* [DATA EXCERPT]
------------------------------

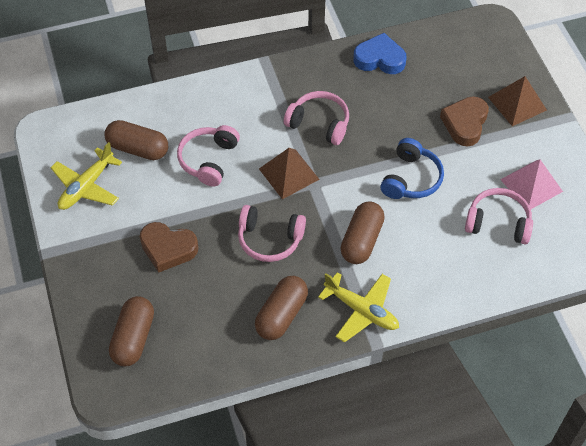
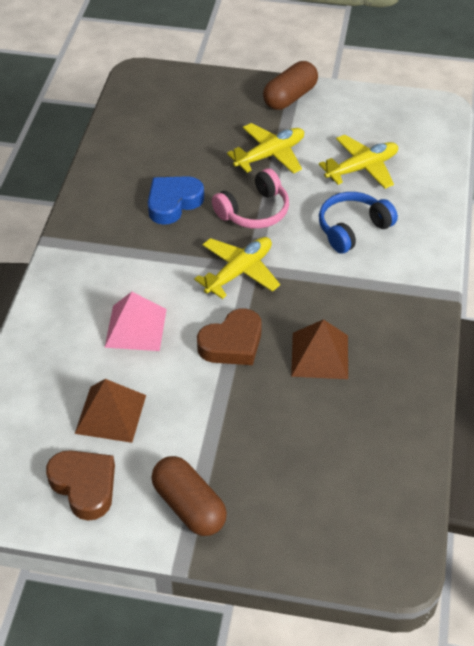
brown capsule: 4 -> 2
pink headphones: 4 -> 1
yellow plane: 2 -> 3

------------------------------

* [EXERCISE INSTRUCTIONS] Please make an exact copy of the whole listing and leave out its pictures.

* [RESULT OF THIS TASK]
brown capsule: 4 -> 2
pink headphones: 4 -> 1
yellow plane: 2 -> 3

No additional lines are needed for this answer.